▶ [Supplied records]
========

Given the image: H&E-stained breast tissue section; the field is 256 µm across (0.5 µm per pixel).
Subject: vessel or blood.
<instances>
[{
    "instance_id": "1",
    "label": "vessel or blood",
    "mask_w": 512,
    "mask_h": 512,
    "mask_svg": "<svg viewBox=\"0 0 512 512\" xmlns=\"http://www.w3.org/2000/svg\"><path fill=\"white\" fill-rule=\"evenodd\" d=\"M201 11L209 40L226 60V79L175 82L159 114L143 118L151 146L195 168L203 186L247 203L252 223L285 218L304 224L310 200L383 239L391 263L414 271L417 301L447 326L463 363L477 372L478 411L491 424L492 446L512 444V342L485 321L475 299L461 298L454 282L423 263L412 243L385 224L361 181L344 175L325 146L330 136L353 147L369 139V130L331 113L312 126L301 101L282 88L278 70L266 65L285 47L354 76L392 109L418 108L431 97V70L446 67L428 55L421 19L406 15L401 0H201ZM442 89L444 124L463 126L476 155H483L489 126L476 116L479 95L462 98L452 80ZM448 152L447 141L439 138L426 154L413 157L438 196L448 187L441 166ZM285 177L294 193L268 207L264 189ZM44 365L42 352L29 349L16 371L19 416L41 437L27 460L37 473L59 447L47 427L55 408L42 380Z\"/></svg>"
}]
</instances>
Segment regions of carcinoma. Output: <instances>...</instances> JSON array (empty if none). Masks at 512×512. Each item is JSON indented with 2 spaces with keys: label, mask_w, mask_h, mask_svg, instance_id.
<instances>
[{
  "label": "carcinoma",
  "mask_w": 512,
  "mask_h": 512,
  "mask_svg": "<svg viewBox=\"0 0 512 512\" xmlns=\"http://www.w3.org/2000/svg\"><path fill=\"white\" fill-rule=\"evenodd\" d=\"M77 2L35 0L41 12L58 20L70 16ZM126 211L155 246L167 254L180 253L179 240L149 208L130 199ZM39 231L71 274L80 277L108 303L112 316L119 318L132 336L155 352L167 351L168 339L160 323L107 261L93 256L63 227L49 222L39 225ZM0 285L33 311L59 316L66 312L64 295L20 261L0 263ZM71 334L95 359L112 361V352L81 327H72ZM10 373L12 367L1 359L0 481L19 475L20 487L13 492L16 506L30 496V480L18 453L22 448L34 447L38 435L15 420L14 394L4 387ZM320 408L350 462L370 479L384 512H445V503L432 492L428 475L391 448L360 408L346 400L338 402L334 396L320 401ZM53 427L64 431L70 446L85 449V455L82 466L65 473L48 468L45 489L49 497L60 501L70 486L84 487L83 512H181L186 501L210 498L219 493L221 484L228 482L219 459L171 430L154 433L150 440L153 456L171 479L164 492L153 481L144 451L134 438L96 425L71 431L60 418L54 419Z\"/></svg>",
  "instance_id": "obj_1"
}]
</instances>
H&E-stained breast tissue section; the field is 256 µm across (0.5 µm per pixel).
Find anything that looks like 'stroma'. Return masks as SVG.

========

▶ [Problem details]
How many lines in these entries contain the string "field"? State the number and nothing more.

▶ [Correct result]
2